▶ What is being asked
Which lines in the data below contain the string "moved"? Show each one.

**** Information supplied ****

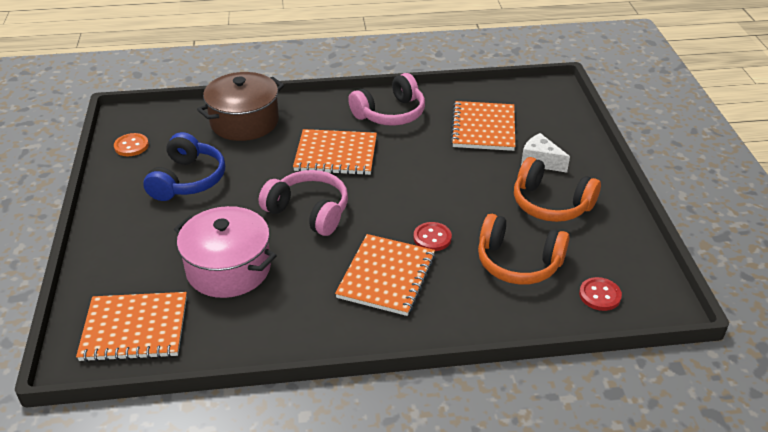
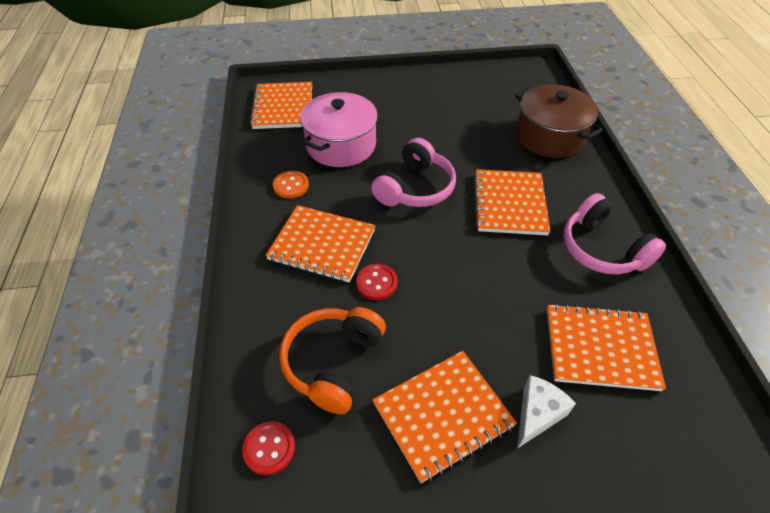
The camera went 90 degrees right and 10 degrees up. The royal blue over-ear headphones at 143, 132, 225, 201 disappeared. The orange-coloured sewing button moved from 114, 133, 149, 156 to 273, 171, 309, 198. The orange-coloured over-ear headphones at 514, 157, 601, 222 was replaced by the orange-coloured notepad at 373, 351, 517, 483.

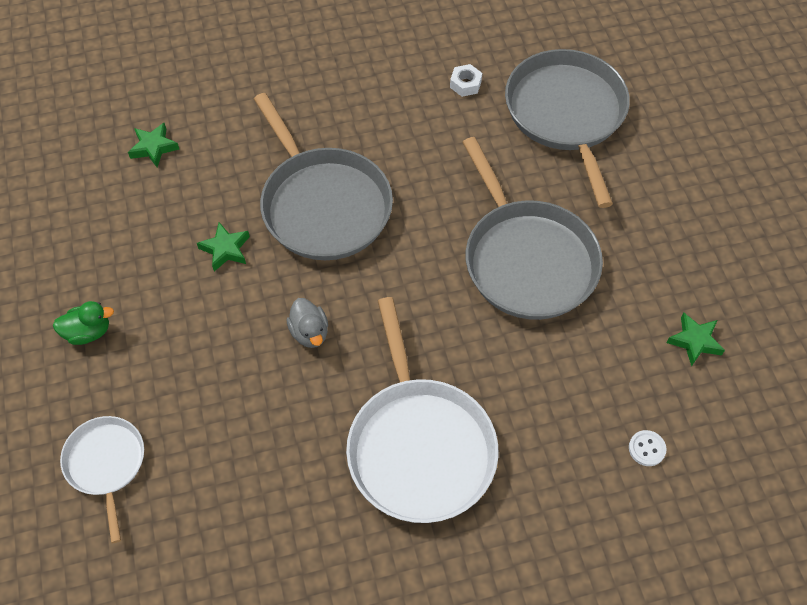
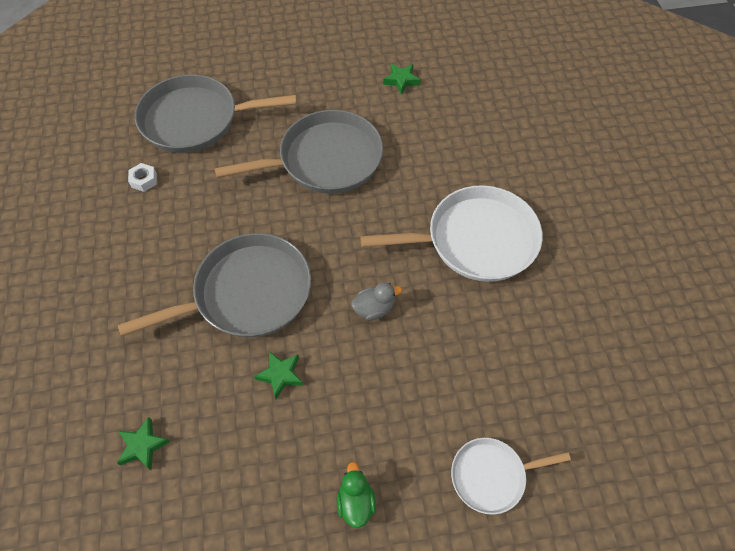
The camera went 85 degrees left and 0 degrees up. The snow-white sewing button at 629, 430, 667, 466 disappeared.

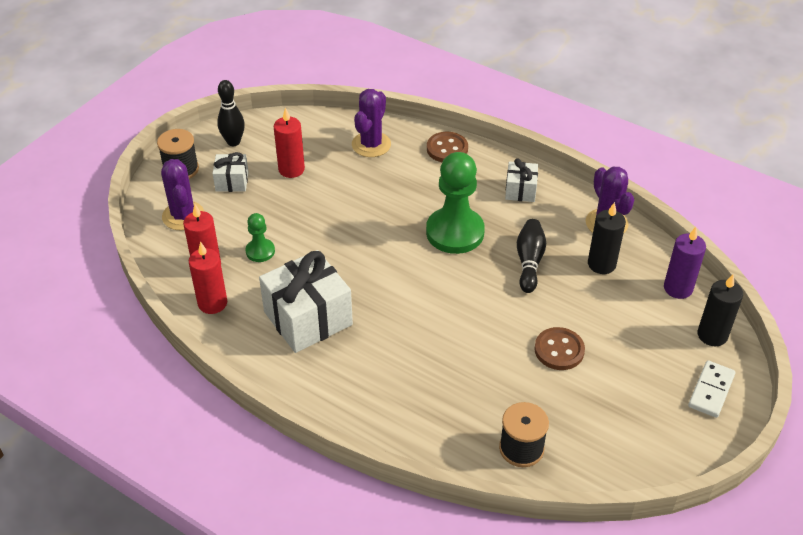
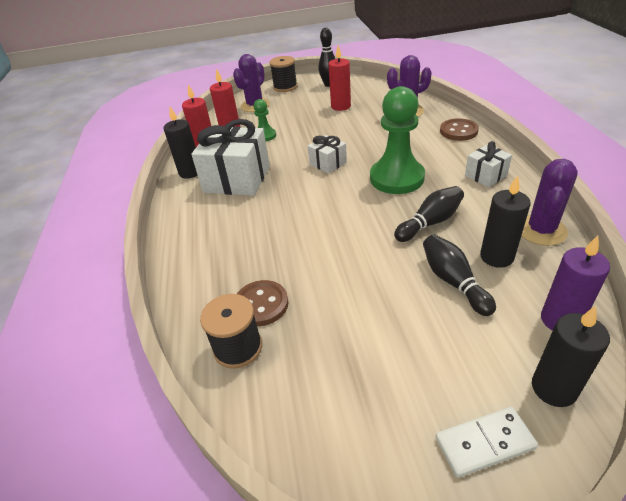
The camera went 50 degrees right and 5 degrees down. The ebony wax candle at 163, 107, 198, 179 appeared. The ebony bowling pin at 423, 235, 496, 316 appeared. The snow-white wrapped gift moved from 212, 152, 249, 192 to 308, 135, 347, 174. The dark brown sewing button moved from 534, 327, 585, 370 to 237, 280, 288, 326.

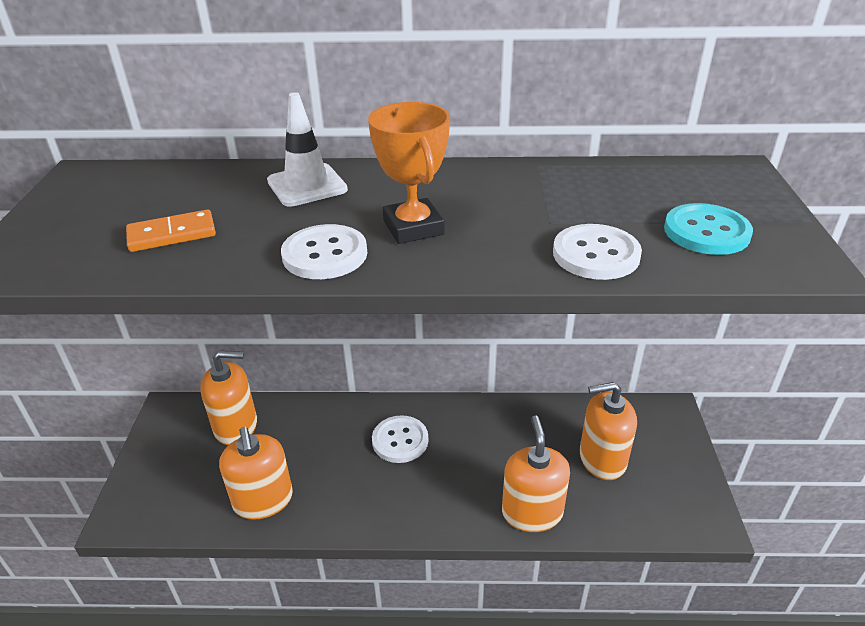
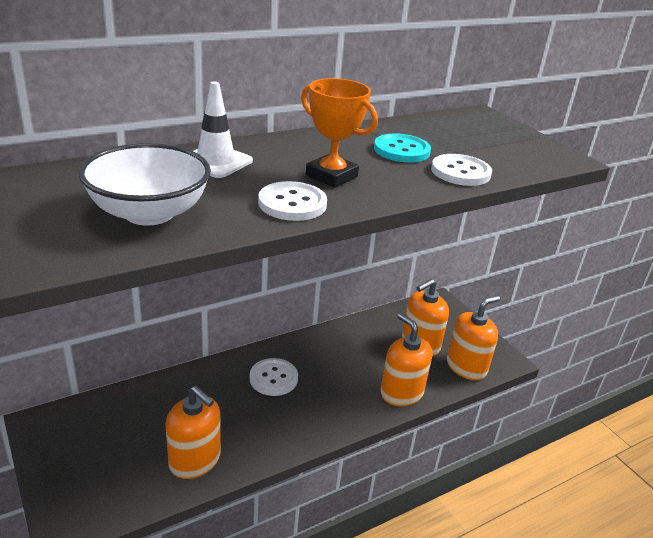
The camera went 35 degrees left and 5 degrees down. The orange-coloured soap pump moved from 200, 350, 257, 445 to 447, 296, 500, 381. The aqua sewing button moved from 664, 203, 753, 255 to 374, 133, 431, 163. The orange-coloured domino tile at 126, 210, 216, 252 was replaced by the snow-white bowl at 78, 143, 211, 226.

****

▶ Exercise result
The camera went 90 degrees right and 10 degrees up. The royal blue over-ear headphones at 143, 132, 225, 201 disappeared. The orange-coloured sewing button moved from 114, 133, 149, 156 to 273, 171, 309, 198. The orange-coloured over-ear headphones at 514, 157, 601, 222 was replaced by the orange-coloured notepad at 373, 351, 517, 483.
The camera went 50 degrees right and 5 degrees down. The ebony wax candle at 163, 107, 198, 179 appeared. The ebony bowling pin at 423, 235, 496, 316 appeared. The snow-white wrapped gift moved from 212, 152, 249, 192 to 308, 135, 347, 174. The dark brown sewing button moved from 534, 327, 585, 370 to 237, 280, 288, 326.
The camera went 35 degrees left and 5 degrees down. The orange-coloured soap pump moved from 200, 350, 257, 445 to 447, 296, 500, 381. The aqua sewing button moved from 664, 203, 753, 255 to 374, 133, 431, 163. The orange-coloured domino tile at 126, 210, 216, 252 was replaced by the snow-white bowl at 78, 143, 211, 226.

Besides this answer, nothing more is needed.